Task input below:

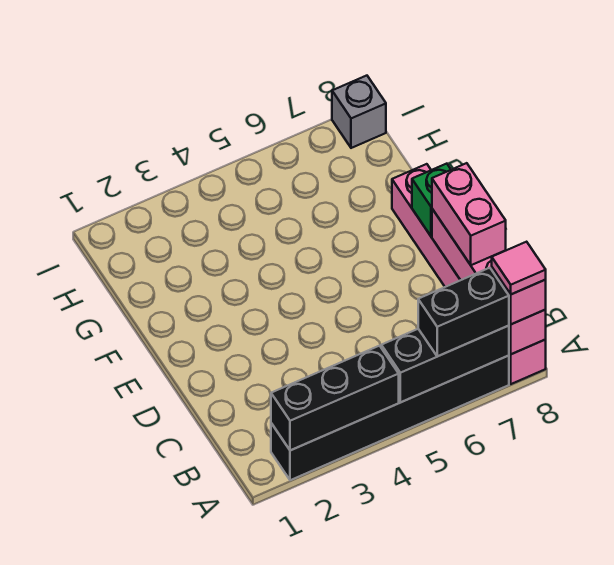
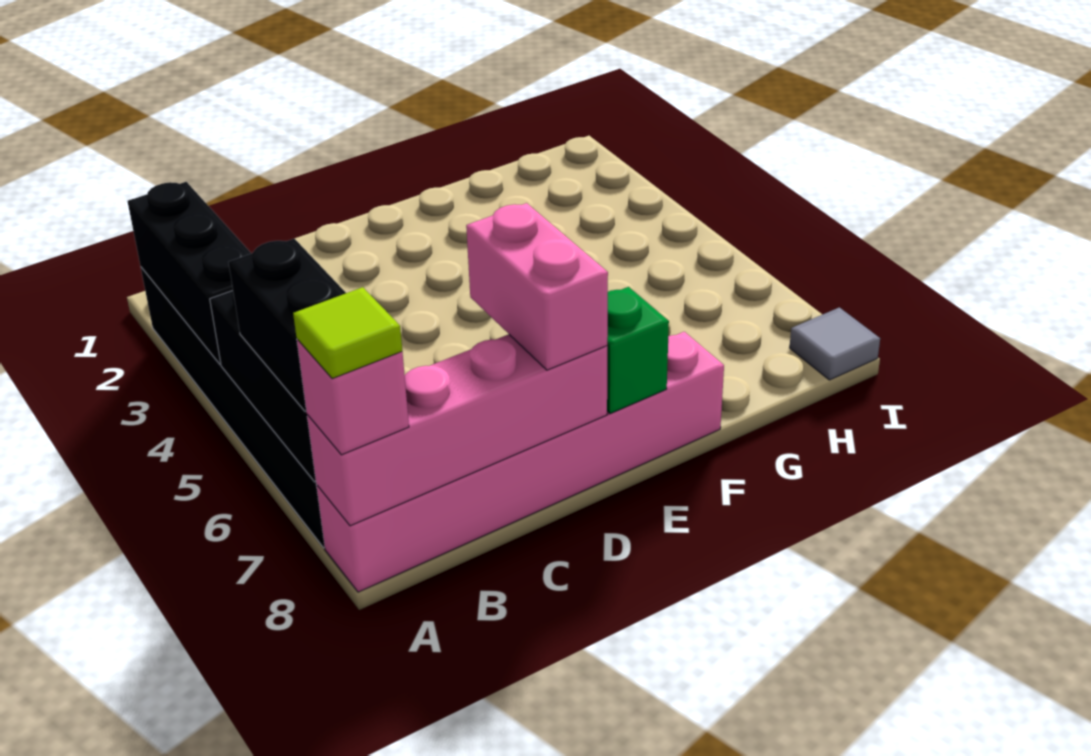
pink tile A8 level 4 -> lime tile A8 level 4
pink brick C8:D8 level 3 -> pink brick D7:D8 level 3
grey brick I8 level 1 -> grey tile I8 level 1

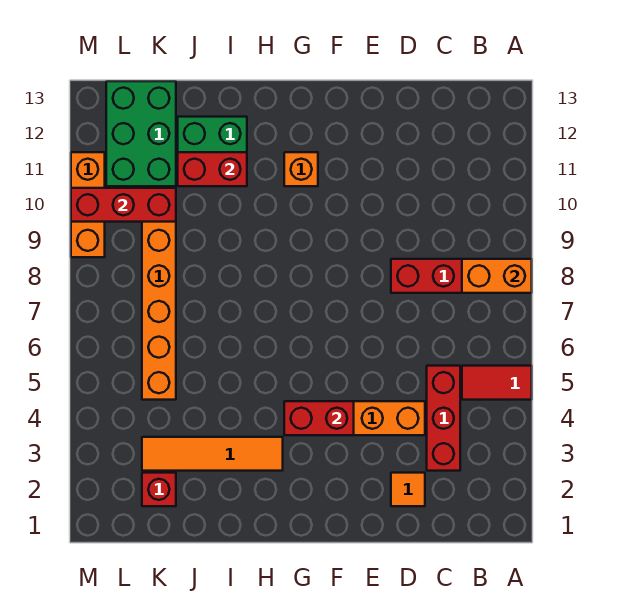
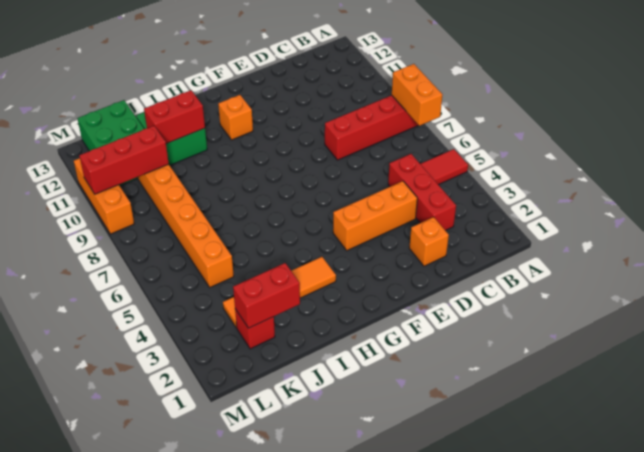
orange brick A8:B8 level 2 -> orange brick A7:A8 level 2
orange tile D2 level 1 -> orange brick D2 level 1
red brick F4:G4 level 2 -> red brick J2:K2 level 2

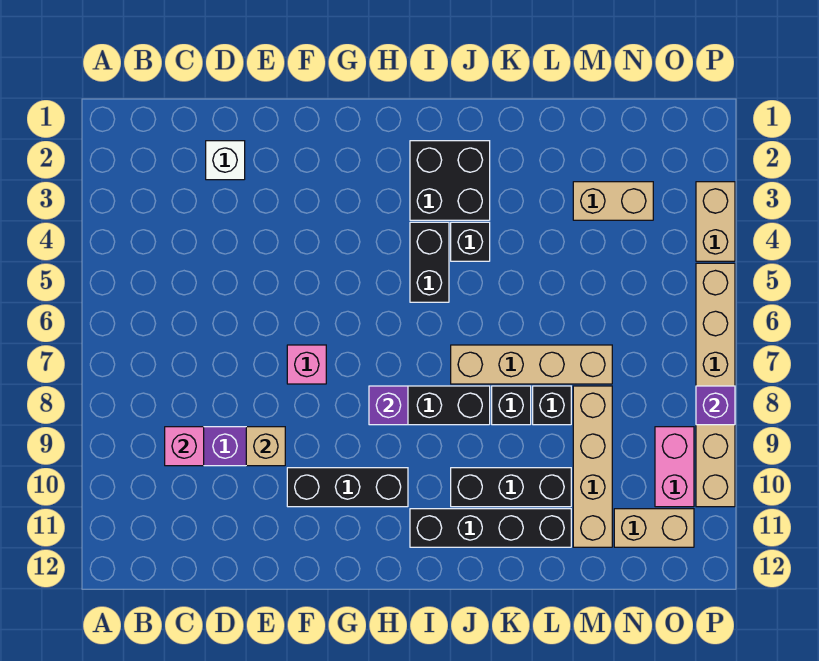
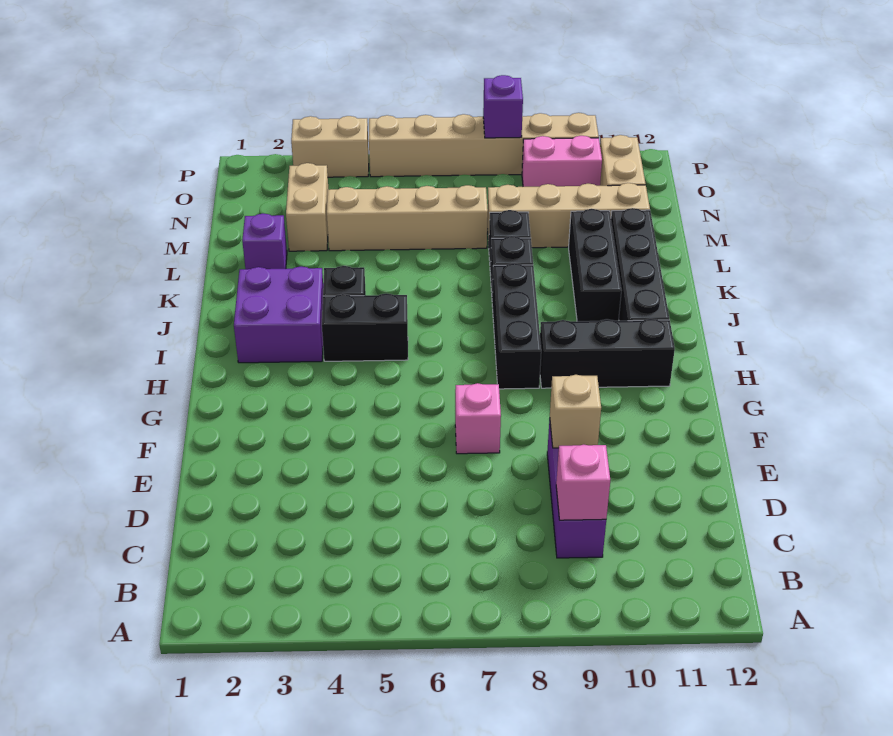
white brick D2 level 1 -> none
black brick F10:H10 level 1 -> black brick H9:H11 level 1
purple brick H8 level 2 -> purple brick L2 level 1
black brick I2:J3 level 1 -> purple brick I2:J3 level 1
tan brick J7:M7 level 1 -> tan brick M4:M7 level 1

End of Task input.

Before duplicating, set the pictures aside; then output exactly the lines from the one with "orange brick A8:B8" through the end of the records, and only those.

orange brick A8:B8 level 2 -> orange brick A7:A8 level 2
orange tile D2 level 1 -> orange brick D2 level 1
red brick F4:G4 level 2 -> red brick J2:K2 level 2

white brick D2 level 1 -> none
black brick F10:H10 level 1 -> black brick H9:H11 level 1
purple brick H8 level 2 -> purple brick L2 level 1
black brick I2:J3 level 1 -> purple brick I2:J3 level 1
tan brick J7:M7 level 1 -> tan brick M4:M7 level 1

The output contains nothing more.